*Provided material:*
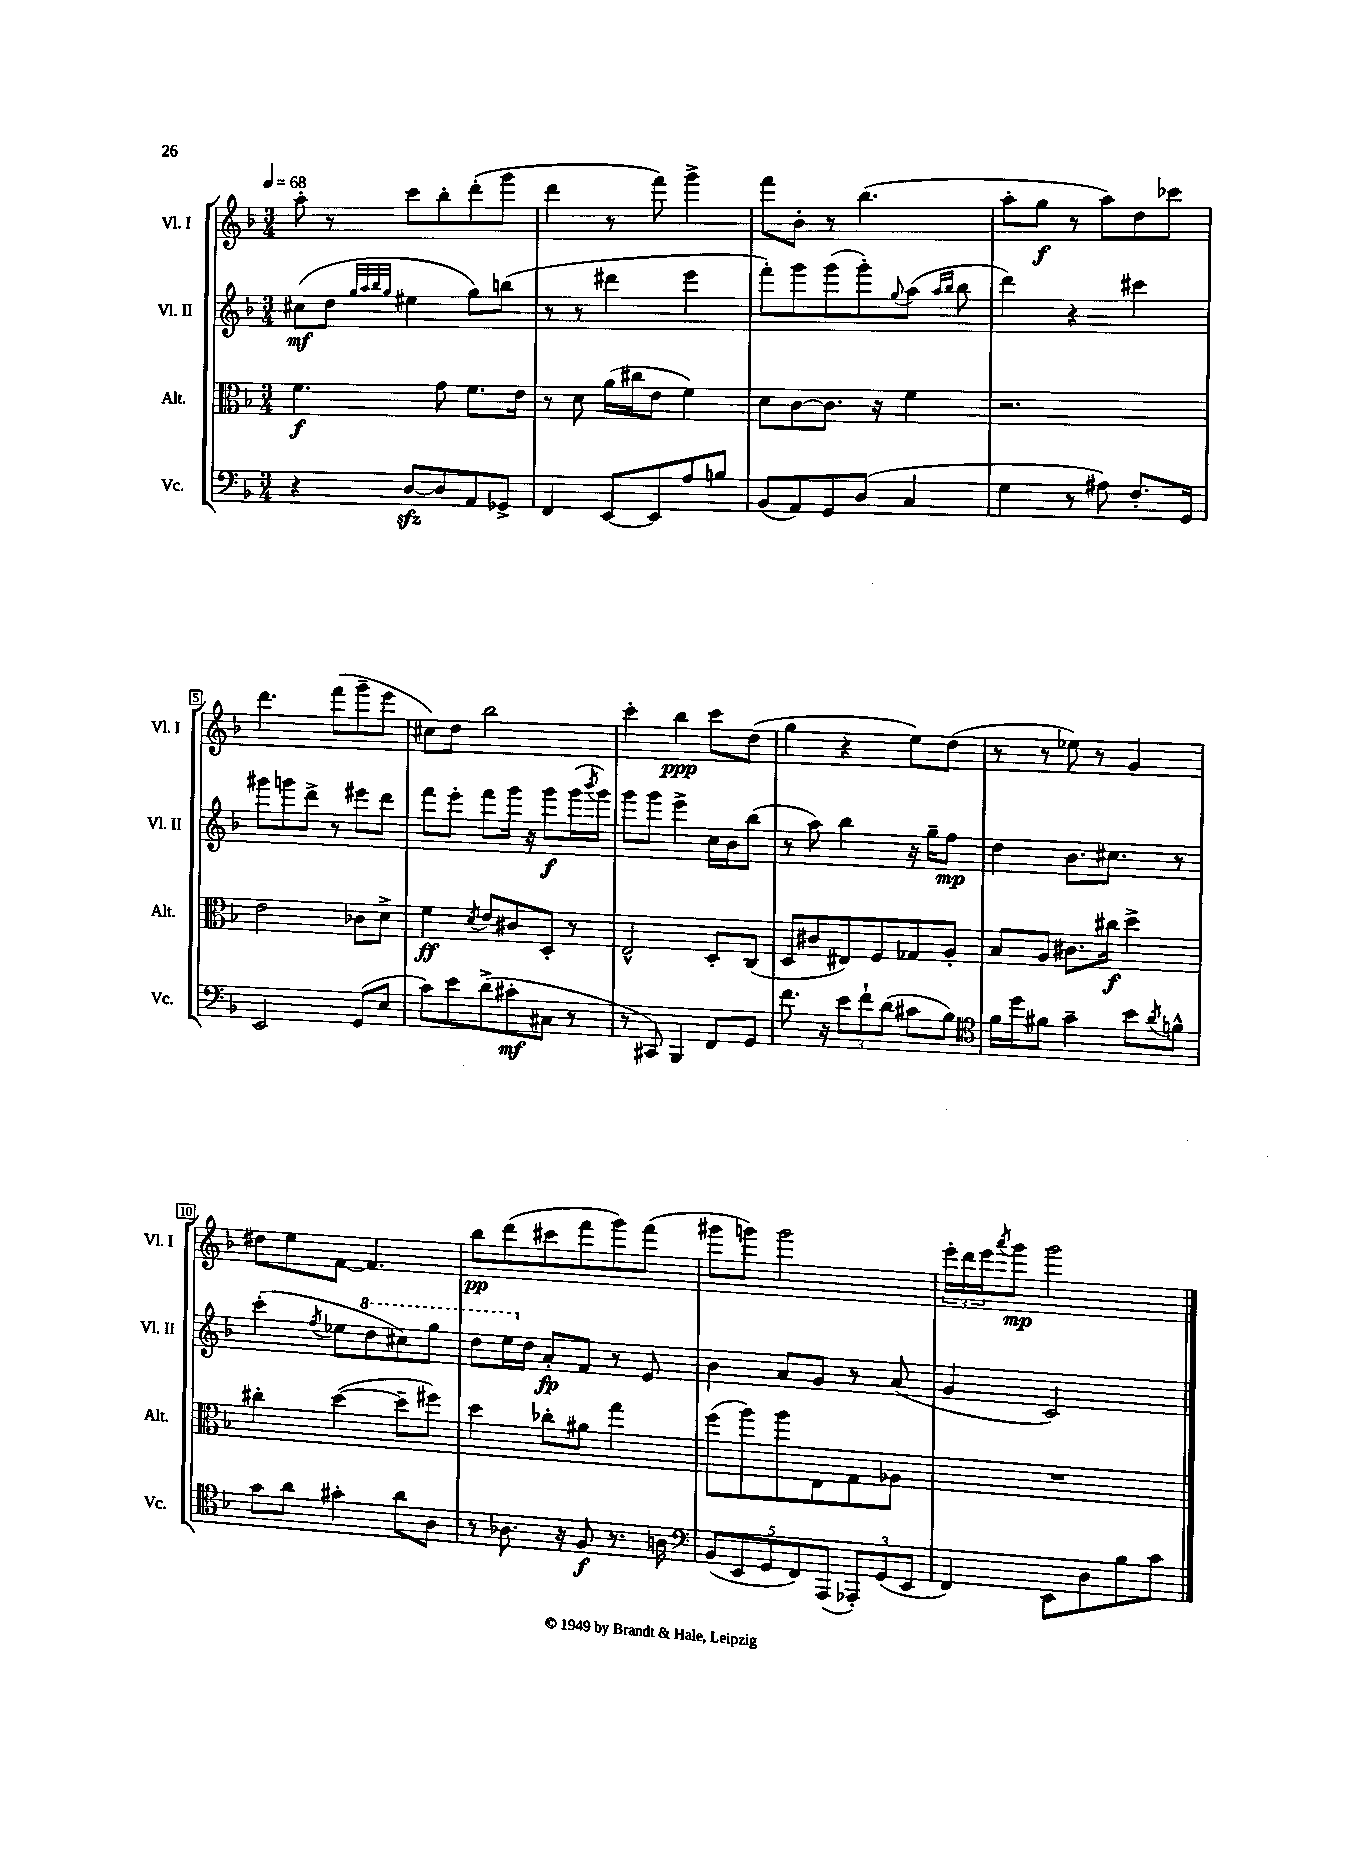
<<
\new StaffGroup <<
\new Staff = "s0" \with { instrumentName = "Vl. I" shortInstrumentName = "Vl. I" } {
    \clef treble \key f \major \numericTimeSignature \time 3/4 \tempo 4 = 68
    a''8-. r8 c'''8 bes''8-. d'''8-.( g'''8 |
    d'''4 r8 f'''8) g'''4-> |
    f'''8 bes'8-. r8 bes''4.( |
    a''8-. g''8\f r8 a''8) d''8 ces'''8 |
    d'''4. f'''8( g'''8-- e'''8 |
    cis''8) d''8 bes''2 |
    c'''4-. bes''4\ppp c'''8 d''8( |
    g''4 r4 e''8) d''8( |
    r8 r8 ees''8) r8 g'4 |
    dis''8 e''8 f'8~ f'4. |
    bes''8\pp d'''8( cis'''8 f'''8 g'''8) f'''8( |
    gis'''8 g'''8) g'''2 |
    \tuplet 3/2 { e'''16-. d'''16 e'''16 } \acciaccatura { a'''8 } g'''8\mp g'''2 \bar "|." |
}
\new Staff = "s1" \with { instrumentName = "Vl. II" shortInstrumentName = "Vl. II" } {
    \clef treble \key f \major \numericTimeSignature \time 3/4
    cis''8\mf( d''8 \grace { g''32 a''32 bes''32 g''32 } eis''4 g''8) b''8( |
    r8 r8 dis'''4 e'''4 |
    f'''8-.) g'''8 g'''8( g'''8-.) \appoggiatura { g''8 } a''8( \grace { a''16 bes''16 } bes''8 |
    d'''4) r4 cis'''4 |
    gis'''8 g'''8 d'''8-> r8 eis'''8 d'''8 |
    f'''8 e'''8-. f'''8 g'''16 r16 g'''8\f g'''16( \acciaccatura { bes'''8 } g'''16) |
    g'''8 g'''8 e'''4-> c''16 bes'16 bes''8( |
    r8 a''8) bes''4 r16 g''16-- f''8\mp |
    d''4 bes'8. cis''8. r8 |
    c'''4-.( \acciaccatura { f''8 } ees''8 \ottava #1 d'''8 cis'''8) g'''8 |
    d'''8 e'''16 \ottava #0 d''16 a'8-.\fp f'8 r8 e'8 |
    bes'4 a'8 g'8 r8 a'8( |
    g'4 c'2) \bar "|." |
}
\new Staff = "s2" \with { instrumentName = "Alt." shortInstrumentName = "Alt." } {
    \clef alto \key f \major \numericTimeSignature \time 3/4
    f'4.\f g'8 f'8. e'16 |
    r8 d'8 a'16( cis''16 e'8 f'4) |
    d'8 c'8~ c'8. r16 f'4 |
    r2. |
    e'2 ces'8 d'8-> |
    f'4\ff \acciaccatura { d'8 } e'8 cis'8 d8-. r8 |
    e2-^ d8-. c8( |
    d8 cis'8 eis8) f8 ges8 a8-. |
    bes8 a8 cis'8. cis''16\f d''4-> |
    cis''4-. d''4~( d''8-- fis''8) |
    d''4 ces''8-. ais'8 g''4 |
    f''8( a''8) a''8 e8 g8 aes8 |
    R2. \bar "|." |
}
\new Staff = "s3" \with { instrumentName = "Vc." shortInstrumentName = "Vc." } {
    \clef bass \key f \major \numericTimeSignature \time 3/4
    r4 d8~\sfz d8 a,8 ges,8-> |
    f,4 e,8~ e,8 a8 b8 |
    bes,8( a,8) g,8 d8( c4 |
    g4 r8 ais8) f8.-. g,16 |
    e,2 g,8( e8 |
    c'8) e'8 d'8->( cis'8-.\mf cis8 r8 |
    r8 cis,8) bes,,4 f,8 g,8 |
    f'8. r16 \tuplet 3/2 { e'8 f'8-! d'8( } cis'8 bes8) |
    \clef tenor f'16 d''16 fis'8 g'4-- bes'8 \acciaccatura { a'8 } f'8-^ |
    g'8 a'8 gis'4-. a'8 a8 |
    r8 aes8. r16 f8\f r8. a16 |
    \clef bass \tuplet 5/4 { bes,8( e,8 g,8 f,8) a,,8( } \tuplet 3/2 { aes,,8-.) g,8( e,8 } |
    f,4) e,8 d8 bes8 c'8 \bar "|." |
}
>>
>>
\layout { \context { \Score \override BarNumber.stencil = #(make-stencil-boxer 0.1 0.3 ly:text-interface::print) } }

*Instructions for the task:*
Switch every "acciaccatura" in the notation of the items above to "appoggiatura" and give the lines again with nothing else changed. Leave the pictures out of your answer.

*Response below:*
<<
\new StaffGroup <<
\new Staff = "s0" \with { instrumentName = "Vl. I" shortInstrumentName = "Vl. I" } {
    \clef treble \key f \major \numericTimeSignature \time 3/4 \tempo 4 = 68
    a''8-. r8 c'''8 bes''8-. d'''8-.( g'''8 |
    d'''4 r8 f'''8) g'''4-> |
    f'''8 bes'8-. r8 bes''4.( |
    a''8-. g''8\f r8 a''8) d''8 ces'''8 |
    d'''4. f'''8( g'''8-- e'''8 |
    cis''8) d''8 bes''2 |
    c'''4-. bes''4\ppp c'''8 d''8( |
    g''4 r4 e''8) d''8( |
    r8 r8 ees''8) r8 g'4 |
    dis''8 e''8 f'8~ f'4. |
    bes''8\pp d'''8( cis'''8 f'''8 g'''8) f'''8( |
    gis'''8 g'''8) g'''2 |
    \tuplet 3/2 { e'''16-. d'''16 e'''16 } \appoggiatura { a'''8 } g'''8\mp g'''2 \bar "|." |
}
\new Staff = "s1" \with { instrumentName = "Vl. II" shortInstrumentName = "Vl. II" } {
    \clef treble \key f \major \numericTimeSignature \time 3/4
    cis''8\mf( d''8 \grace { g''32 a''32 bes''32 g''32 } eis''4 g''8) b''8( |
    r8 r8 dis'''4 e'''4 |
    f'''8-.) g'''8 g'''8( g'''8-.) \appoggiatura { g''8 } a''8( \grace { a''16 bes''16 } bes''8 |
    d'''4) r4 cis'''4 |
    gis'''8 g'''8 d'''8-> r8 eis'''8 d'''8 |
    f'''8 e'''8-. f'''8 g'''16 r16 g'''8\f g'''16( \appoggiatura { bes'''8 } g'''16) |
    g'''8 g'''8 e'''4-> c''16 bes'16 bes''8( |
    r8 a''8) bes''4 r16 g''16-- f''8\mp |
    d''4 bes'8. cis''8. r8 |
    c'''4-.( \appoggiatura { f''8 } ees''8 \ottava #1 d'''8 cis'''8) g'''8 |
    d'''8 e'''16 \ottava #0 d''16 a'8-.\fp f'8 r8 e'8 |
    bes'4 a'8 g'8 r8 a'8( |
    g'4 c'2) \bar "|." |
}
\new Staff = "s2" \with { instrumentName = "Alt." shortInstrumentName = "Alt." } {
    \clef alto \key f \major \numericTimeSignature \time 3/4
    f'4.\f g'8 f'8. e'16 |
    r8 d'8 a'16( cis''16 e'8 f'4) |
    d'8 c'8~ c'8. r16 f'4 |
    r2. |
    e'2 ces'8 d'8-> |
    f'4\ff \appoggiatura { d'8 } e'8 cis'8 d8-. r8 |
    e2-^ d8-. c8( |
    d8 cis'8 eis8) f8 ges8 a8-. |
    bes8 a8 cis'8. cis''16\f d''4-> |
    cis''4-. d''4~( d''8-- fis''8) |
    d''4 ces''8-. ais'8 g''4 |
    f''8( a''8) a''8 e8 g8 aes8 |
    R2. \bar "|." |
}
\new Staff = "s3" \with { instrumentName = "Vc." shortInstrumentName = "Vc." } {
    \clef bass \key f \major \numericTimeSignature \time 3/4
    r4 d8~\sfz d8 a,8 ges,8-> |
    f,4 e,8~ e,8 a8 b8 |
    bes,8( a,8) g,8 d8( c4 |
    g4 r8 ais8) f8.-. g,16 |
    e,2 g,8( e8 |
    c'8) e'8 d'8->( cis'8-.\mf cis8 r8 |
    r8 cis,8) bes,,4 f,8 g,8 |
    f'8. r16 \tuplet 3/2 { e'8 f'8-! d'8( } cis'8 bes8) |
    \clef tenor f'16 d''16 fis'8 g'4-- bes'8 \appoggiatura { a'8 } f'8-^ |
    g'8 a'8 gis'4-. a'8 a8 |
    r8 aes8. r16 f8\f r8. a16 |
    \clef bass \tuplet 5/4 { bes,8( e,8 g,8 f,8) a,,8( } \tuplet 3/2 { aes,,8-.) g,8( e,8 } |
    f,4) e,8 d8 bes8 c'8 \bar "|." |
}
>>
>>
\layout { \context { \Score \override BarNumber.stencil = #(make-stencil-boxer 0.1 0.3 ly:text-interface::print) } }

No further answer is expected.